▼

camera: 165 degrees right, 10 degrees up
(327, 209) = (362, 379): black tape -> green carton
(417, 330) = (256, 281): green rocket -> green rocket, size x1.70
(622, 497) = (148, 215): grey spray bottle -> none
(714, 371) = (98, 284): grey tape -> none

▲

An exact copy of the lines from the one with "(327, 209) = (362, 379): black" through the final line of the entries is the whole answer.

(327, 209) = (362, 379): black tape -> green carton
(417, 330) = (256, 281): green rocket -> green rocket, size x1.70
(622, 497) = (148, 215): grey spray bottle -> none
(714, 371) = (98, 284): grey tape -> none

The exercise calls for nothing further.